>> Begin
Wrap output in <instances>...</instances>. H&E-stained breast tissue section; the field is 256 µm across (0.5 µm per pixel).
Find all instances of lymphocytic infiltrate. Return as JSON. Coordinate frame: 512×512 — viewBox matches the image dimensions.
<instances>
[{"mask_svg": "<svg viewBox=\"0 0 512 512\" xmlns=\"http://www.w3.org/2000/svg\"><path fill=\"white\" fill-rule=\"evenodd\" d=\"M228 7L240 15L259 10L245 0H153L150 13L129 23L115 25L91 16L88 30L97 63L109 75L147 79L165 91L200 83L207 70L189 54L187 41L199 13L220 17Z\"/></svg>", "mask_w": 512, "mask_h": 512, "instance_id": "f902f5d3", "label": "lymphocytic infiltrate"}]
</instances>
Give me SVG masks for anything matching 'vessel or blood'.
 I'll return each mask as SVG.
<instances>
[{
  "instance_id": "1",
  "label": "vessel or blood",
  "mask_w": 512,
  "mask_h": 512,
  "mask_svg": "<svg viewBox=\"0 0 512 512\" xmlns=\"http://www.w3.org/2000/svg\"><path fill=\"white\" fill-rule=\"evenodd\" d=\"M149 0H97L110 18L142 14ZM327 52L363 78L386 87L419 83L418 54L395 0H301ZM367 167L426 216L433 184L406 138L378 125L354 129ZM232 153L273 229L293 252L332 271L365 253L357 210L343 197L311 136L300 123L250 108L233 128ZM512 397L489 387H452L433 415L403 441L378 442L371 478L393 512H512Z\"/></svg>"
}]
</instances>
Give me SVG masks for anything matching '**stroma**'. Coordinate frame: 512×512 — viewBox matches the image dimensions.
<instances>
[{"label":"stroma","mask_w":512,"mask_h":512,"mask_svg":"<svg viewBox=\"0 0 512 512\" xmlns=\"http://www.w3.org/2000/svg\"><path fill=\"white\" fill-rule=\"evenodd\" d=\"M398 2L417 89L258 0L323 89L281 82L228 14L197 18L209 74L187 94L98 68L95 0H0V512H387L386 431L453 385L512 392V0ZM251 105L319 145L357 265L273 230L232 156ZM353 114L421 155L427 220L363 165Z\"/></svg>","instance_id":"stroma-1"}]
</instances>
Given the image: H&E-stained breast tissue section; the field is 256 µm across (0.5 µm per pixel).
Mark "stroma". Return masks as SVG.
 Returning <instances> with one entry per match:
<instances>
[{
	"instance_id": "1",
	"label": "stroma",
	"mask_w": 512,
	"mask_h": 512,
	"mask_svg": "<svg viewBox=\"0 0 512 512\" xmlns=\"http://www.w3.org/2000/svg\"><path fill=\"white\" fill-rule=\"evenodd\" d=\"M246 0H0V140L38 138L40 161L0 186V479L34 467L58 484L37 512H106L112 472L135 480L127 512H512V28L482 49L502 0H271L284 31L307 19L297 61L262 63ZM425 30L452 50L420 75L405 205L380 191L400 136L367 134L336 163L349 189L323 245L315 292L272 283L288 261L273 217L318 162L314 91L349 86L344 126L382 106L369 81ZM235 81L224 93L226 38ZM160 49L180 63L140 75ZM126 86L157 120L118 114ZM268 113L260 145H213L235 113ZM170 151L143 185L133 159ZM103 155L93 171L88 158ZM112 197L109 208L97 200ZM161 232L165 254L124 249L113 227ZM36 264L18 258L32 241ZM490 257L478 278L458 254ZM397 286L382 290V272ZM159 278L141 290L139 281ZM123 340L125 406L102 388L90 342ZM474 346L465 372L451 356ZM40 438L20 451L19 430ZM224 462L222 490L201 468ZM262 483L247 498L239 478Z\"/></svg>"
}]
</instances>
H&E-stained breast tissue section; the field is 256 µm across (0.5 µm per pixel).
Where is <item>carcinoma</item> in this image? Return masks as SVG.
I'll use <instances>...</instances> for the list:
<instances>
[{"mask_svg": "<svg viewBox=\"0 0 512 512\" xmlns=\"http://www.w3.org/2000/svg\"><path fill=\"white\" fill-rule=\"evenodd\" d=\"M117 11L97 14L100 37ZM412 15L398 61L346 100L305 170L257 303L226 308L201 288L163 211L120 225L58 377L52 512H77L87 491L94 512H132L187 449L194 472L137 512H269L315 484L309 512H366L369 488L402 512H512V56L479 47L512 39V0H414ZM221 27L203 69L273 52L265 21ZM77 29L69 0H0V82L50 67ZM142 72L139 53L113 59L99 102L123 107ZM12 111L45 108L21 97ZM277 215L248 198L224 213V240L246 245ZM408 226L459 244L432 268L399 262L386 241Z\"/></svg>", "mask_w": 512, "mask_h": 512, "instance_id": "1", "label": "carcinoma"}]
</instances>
>> End
* _Written exercise_
Return all of the data exactly as it reads.

* _Written answer_
Wrap output in <instances>...</instances>. H&E-stained breast tissue section; the field is 256 µm across (0.5 µm per pixel).
Find all instances of lymphocytic infiltrate. Return as JSON. Coordinate frame: 512×512 — viewBox matches the image dimensions.
<instances>
[{"mask_svg": "<svg viewBox=\"0 0 512 512\" xmlns=\"http://www.w3.org/2000/svg\"><path fill=\"white\" fill-rule=\"evenodd\" d=\"M228 7L240 15L259 10L245 0H153L150 13L129 23L115 25L91 16L88 30L97 63L109 75L147 79L165 91L200 83L207 70L189 54L187 41L199 13L220 17Z\"/></svg>", "mask_w": 512, "mask_h": 512, "instance_id": "f902f5d3", "label": "lymphocytic infiltrate"}]
</instances>
Give me SVG masks for anything matching 'vessel or blood'.
 I'll return each mask as SVG.
<instances>
[{
  "instance_id": "1",
  "label": "vessel or blood",
  "mask_w": 512,
  "mask_h": 512,
  "mask_svg": "<svg viewBox=\"0 0 512 512\" xmlns=\"http://www.w3.org/2000/svg\"><path fill=\"white\" fill-rule=\"evenodd\" d=\"M149 0H97L110 18L142 14ZM327 52L363 78L386 87L419 83L418 54L395 0H301ZM367 167L426 216L433 184L406 138L378 125L354 129ZM232 153L273 229L293 252L332 271L365 253L357 210L343 197L311 136L300 123L250 108L233 128ZM512 397L489 387H452L433 415L403 441L378 442L371 478L393 512H512Z\"/></svg>"
}]
</instances>
Give me SVG masks for anything matching '**stroma**'. Coordinate frame: 512×512 — viewBox matches the image dimensions.
<instances>
[{"label":"stroma","mask_w":512,"mask_h":512,"mask_svg":"<svg viewBox=\"0 0 512 512\" xmlns=\"http://www.w3.org/2000/svg\"><path fill=\"white\" fill-rule=\"evenodd\" d=\"M398 2L417 89L258 0L323 89L281 82L228 14L197 18L209 74L187 94L98 68L95 0H0V512H387L386 431L453 385L512 392V0ZM251 105L319 145L357 265L273 230L232 156ZM353 114L421 155L427 220L363 165Z\"/></svg>","instance_id":"stroma-1"}]
</instances>
Given the image: H&E-stained breast tissue section; the field is 256 µm across (0.5 µm per pixel).
Mark "stroma". Return masks as SVG.
 Returning <instances> with one entry per match:
<instances>
[{
	"instance_id": "1",
	"label": "stroma",
	"mask_w": 512,
	"mask_h": 512,
	"mask_svg": "<svg viewBox=\"0 0 512 512\" xmlns=\"http://www.w3.org/2000/svg\"><path fill=\"white\" fill-rule=\"evenodd\" d=\"M246 0H0V140L38 138L40 161L0 186V479L34 467L58 484L37 512H106L112 472L135 480L127 512H512V28L482 49L502 0H271L284 31L307 19L297 61L262 63ZM425 30L452 50L420 75L405 205L380 191L400 136L367 134L336 163L349 189L323 245L315 292L272 283L288 261L273 217L318 162L314 91L349 86L344 126L382 106L369 81ZM235 81L224 93L226 38ZM160 49L180 63L140 75ZM126 86L157 120L118 114ZM268 113L260 145H213L235 113ZM170 151L143 185L133 159ZM103 155L93 171L88 158ZM112 197L109 208L97 200ZM161 232L165 254L124 249L113 227ZM36 264L18 258L32 241ZM490 257L478 278L458 254ZM397 286L382 290V272ZM159 278L141 290L139 281ZM123 340L125 406L102 388L90 342ZM474 346L465 372L451 356ZM40 438L20 451L19 430ZM224 462L222 490L201 468ZM262 483L247 498L239 478Z\"/></svg>"
}]
</instances>
H&E-stained breast tissue section; the field is 256 µm across (0.5 µm per pixel).
Where is <item>carcinoma</item> in this image? Return masks as SVG.
I'll use <instances>...</instances> for the list:
<instances>
[{"mask_svg": "<svg viewBox=\"0 0 512 512\" xmlns=\"http://www.w3.org/2000/svg\"><path fill=\"white\" fill-rule=\"evenodd\" d=\"M117 11L97 14L100 37ZM412 15L398 61L346 100L305 170L257 303L226 308L201 288L163 211L120 225L58 377L52 512H77L87 491L94 512H132L187 449L194 472L137 512H269L315 484L309 512H366L369 488L402 512H512V56L479 47L512 39V0H414ZM221 27L203 69L273 52L265 21ZM77 29L69 0H0V82L50 67ZM142 72L139 53L113 59L99 102L123 107ZM12 111L45 108L21 97ZM277 215L248 198L224 213V240L246 245ZM408 226L459 244L432 268L399 262L386 241Z\"/></svg>", "mask_w": 512, "mask_h": 512, "instance_id": "1", "label": "carcinoma"}]
</instances>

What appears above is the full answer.